ACTIVITY » Write out again, exactly as they stand, the line that includes "pink car: 0 -> 3" and all remaining lines of the entries.

Object state change records
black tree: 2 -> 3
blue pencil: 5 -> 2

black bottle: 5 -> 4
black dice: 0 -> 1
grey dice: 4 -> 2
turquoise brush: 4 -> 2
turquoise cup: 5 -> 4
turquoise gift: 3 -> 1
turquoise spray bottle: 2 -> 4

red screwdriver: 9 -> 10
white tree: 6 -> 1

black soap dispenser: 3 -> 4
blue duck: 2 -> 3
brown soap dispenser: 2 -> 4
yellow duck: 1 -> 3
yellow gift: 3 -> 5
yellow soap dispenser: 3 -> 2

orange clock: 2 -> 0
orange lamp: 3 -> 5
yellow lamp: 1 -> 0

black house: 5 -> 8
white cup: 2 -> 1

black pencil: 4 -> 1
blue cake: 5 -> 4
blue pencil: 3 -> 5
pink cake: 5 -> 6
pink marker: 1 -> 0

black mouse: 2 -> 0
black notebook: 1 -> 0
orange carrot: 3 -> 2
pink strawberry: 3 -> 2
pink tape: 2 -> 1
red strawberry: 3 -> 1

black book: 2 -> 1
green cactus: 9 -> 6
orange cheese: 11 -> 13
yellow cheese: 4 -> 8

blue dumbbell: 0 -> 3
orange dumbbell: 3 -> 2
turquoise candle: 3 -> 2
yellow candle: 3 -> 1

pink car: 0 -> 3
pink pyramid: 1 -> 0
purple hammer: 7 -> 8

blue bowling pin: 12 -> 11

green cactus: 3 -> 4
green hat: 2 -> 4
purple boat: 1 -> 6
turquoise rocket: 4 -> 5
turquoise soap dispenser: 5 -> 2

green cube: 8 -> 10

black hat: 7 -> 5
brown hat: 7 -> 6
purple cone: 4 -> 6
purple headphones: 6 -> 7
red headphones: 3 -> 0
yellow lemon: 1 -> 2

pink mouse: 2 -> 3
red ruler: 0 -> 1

OUTPUT FOR THIS TASK »
pink car: 0 -> 3
pink pyramid: 1 -> 0
purple hammer: 7 -> 8

blue bowling pin: 12 -> 11

green cactus: 3 -> 4
green hat: 2 -> 4
purple boat: 1 -> 6
turquoise rocket: 4 -> 5
turquoise soap dispenser: 5 -> 2

green cube: 8 -> 10

black hat: 7 -> 5
brown hat: 7 -> 6
purple cone: 4 -> 6
purple headphones: 6 -> 7
red headphones: 3 -> 0
yellow lemon: 1 -> 2

pink mouse: 2 -> 3
red ruler: 0 -> 1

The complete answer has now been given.